§ What needs to be done
Beginning with the line that contains "R2: 62k (+12V, GND) -> 62k (+12V, N24)" in the material below, print each line exactly until the line that contains "U2: ATtiny84 -> ATtiny24" has been printed, then stop.
(Data listing)
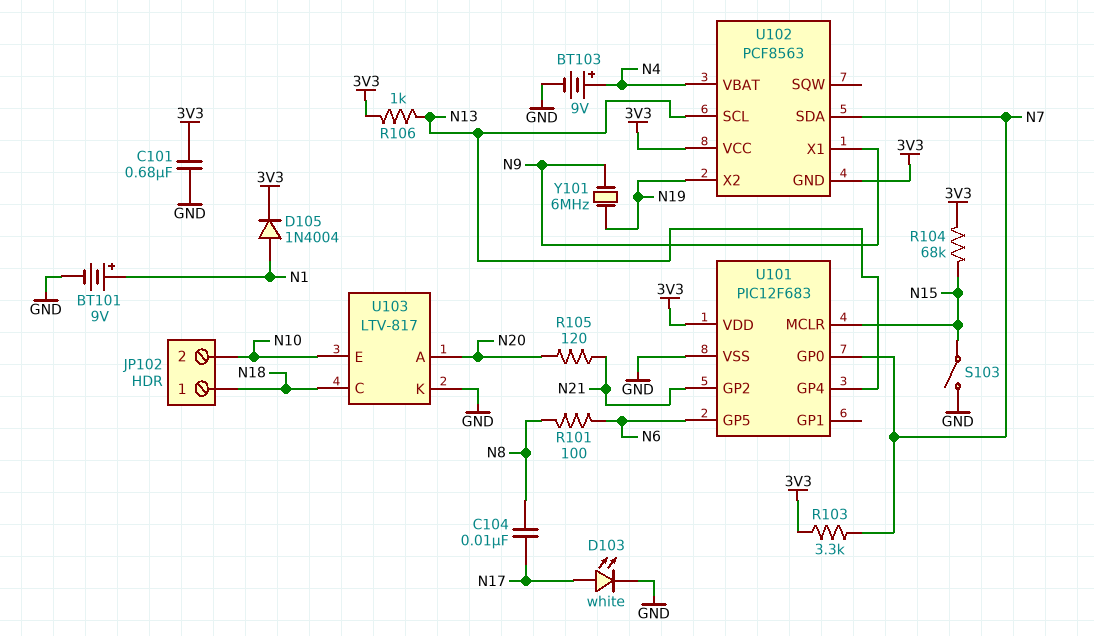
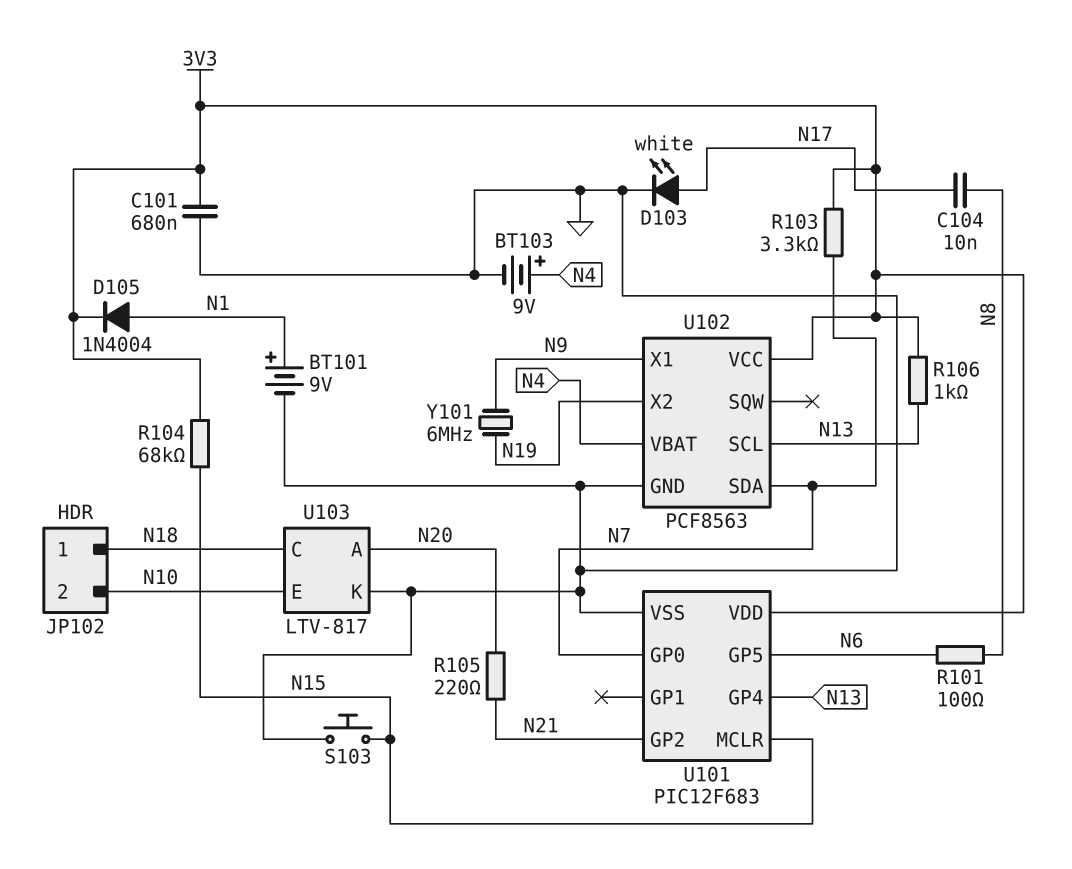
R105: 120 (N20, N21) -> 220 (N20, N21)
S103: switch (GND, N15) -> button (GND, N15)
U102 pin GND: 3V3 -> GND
(End Data listing)
(Data listing)
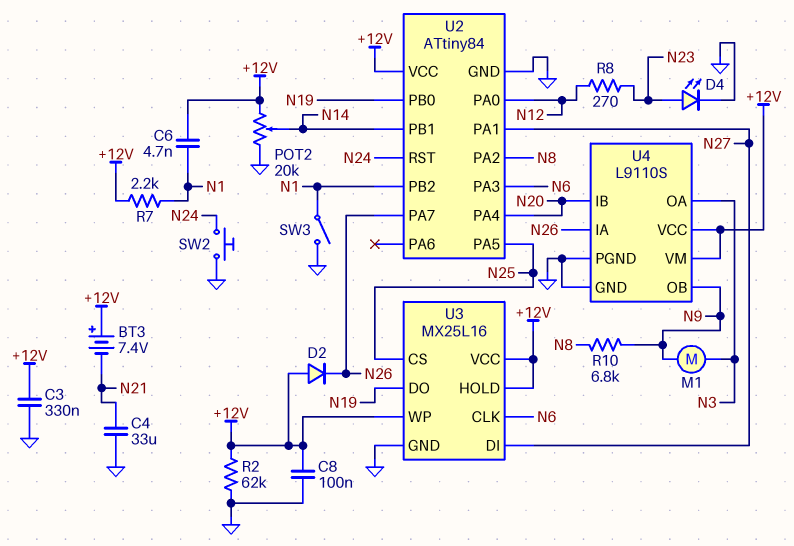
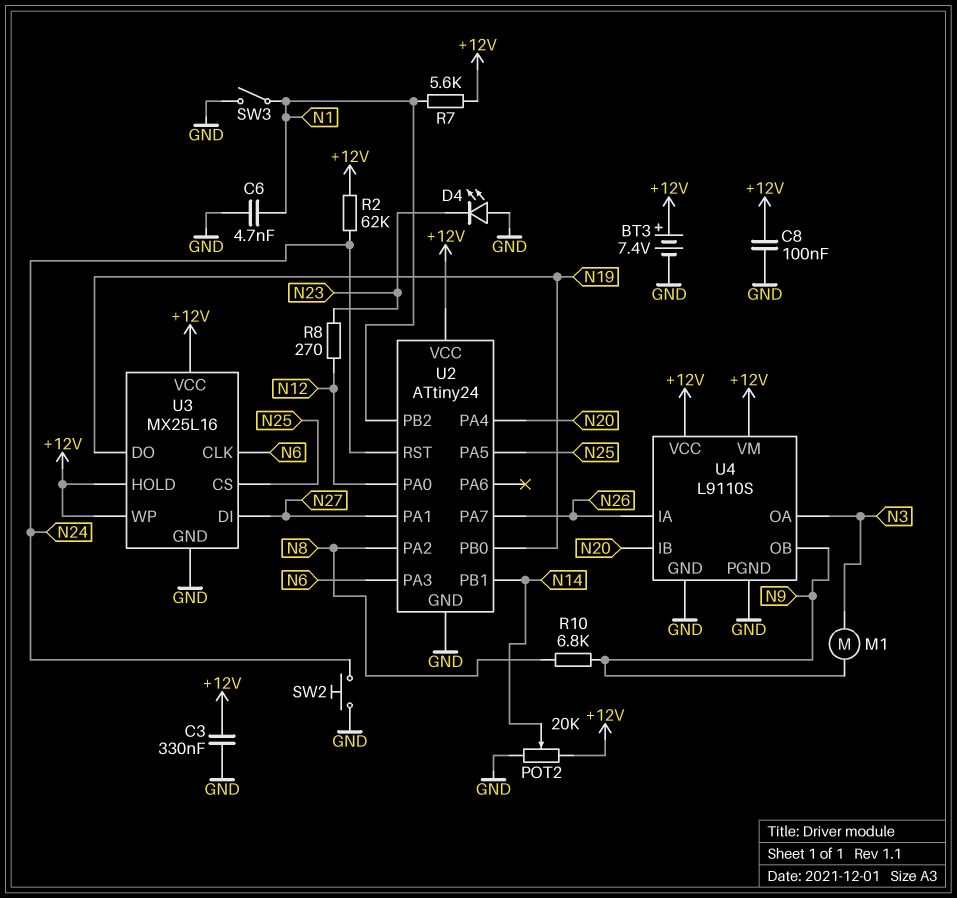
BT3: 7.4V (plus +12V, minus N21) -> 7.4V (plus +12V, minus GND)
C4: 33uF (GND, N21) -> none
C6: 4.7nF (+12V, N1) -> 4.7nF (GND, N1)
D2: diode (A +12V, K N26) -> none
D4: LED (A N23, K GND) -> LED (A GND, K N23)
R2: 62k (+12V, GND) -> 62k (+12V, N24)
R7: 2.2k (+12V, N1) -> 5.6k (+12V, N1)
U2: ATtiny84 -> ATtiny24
(End Data listing)
§ Problem solution
R2: 62k (+12V, GND) -> 62k (+12V, N24)
R7: 2.2k (+12V, N1) -> 5.6k (+12V, N1)
U2: ATtiny84 -> ATtiny24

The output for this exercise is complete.